╭─ Supplied records
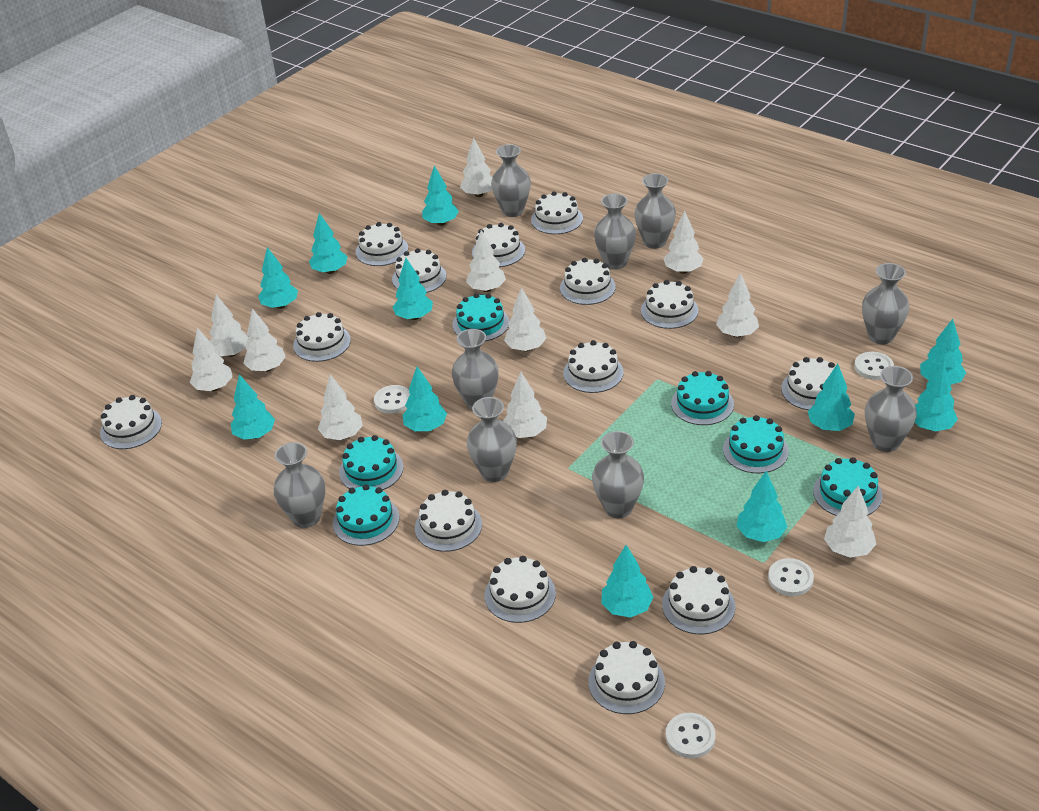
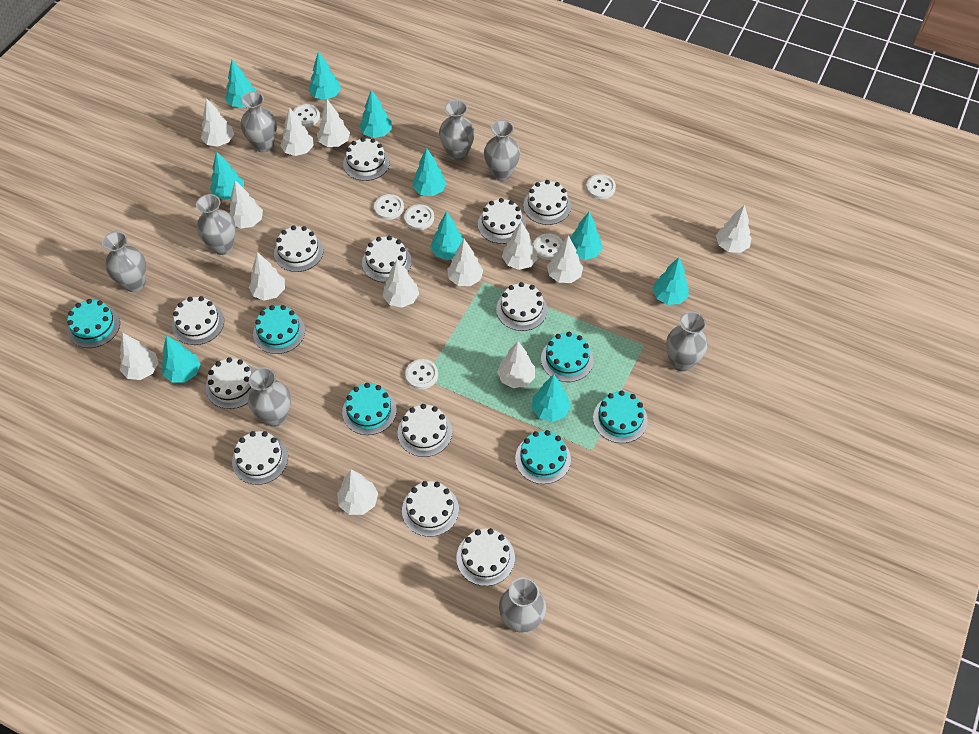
grey vase: 9 -> 8
turquoise tree: 11 -> 10
white button: 4 -> 6
white cake: 14 -> 12
white tree: 11 -> 13

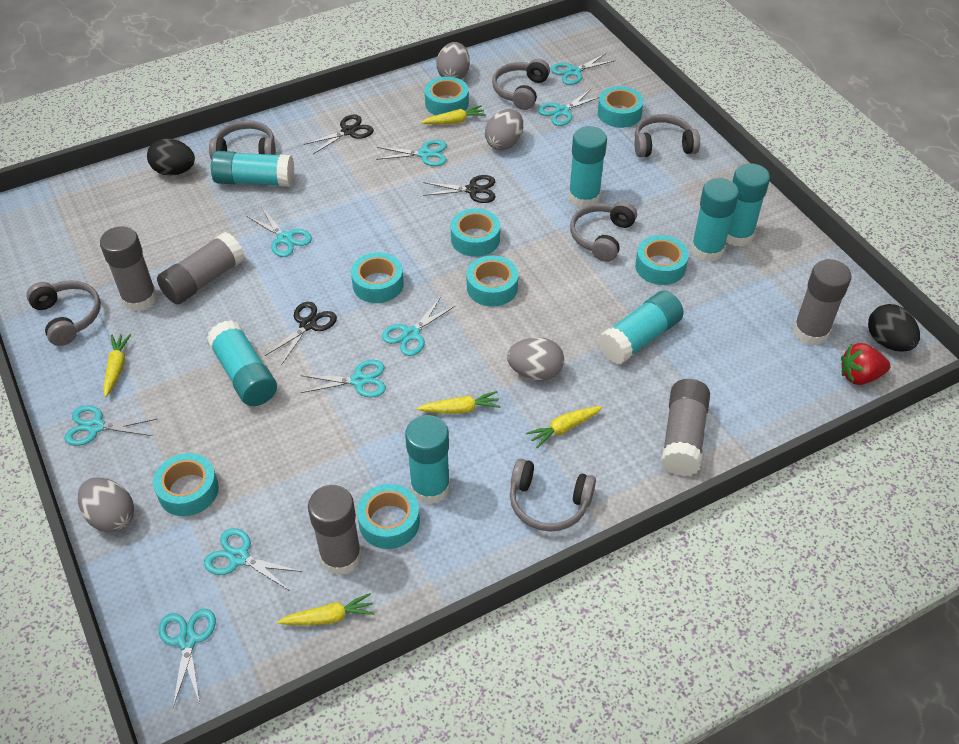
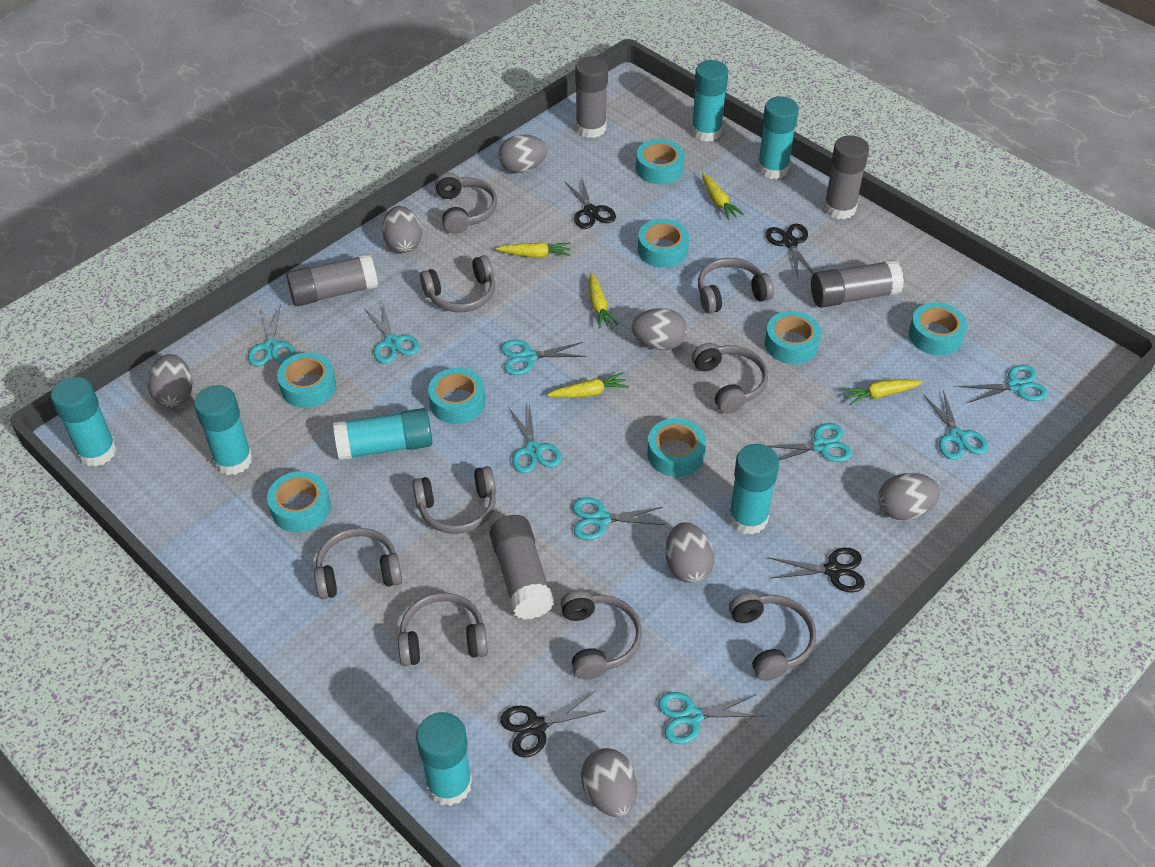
black egg: 2 -> 0
black scissors: 3 -> 4
grey egg: 4 -> 7
grey headphones: 6 -> 9
red strawberry: 1 -> 0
╰─
What you should do:
Could you set down every entry again exactly as written, leaving out any pictures?

Solution to this exercise:
grey vase: 9 -> 8
turquoise tree: 11 -> 10
white button: 4 -> 6
white cake: 14 -> 12
white tree: 11 -> 13

black egg: 2 -> 0
black scissors: 3 -> 4
grey egg: 4 -> 7
grey headphones: 6 -> 9
red strawberry: 1 -> 0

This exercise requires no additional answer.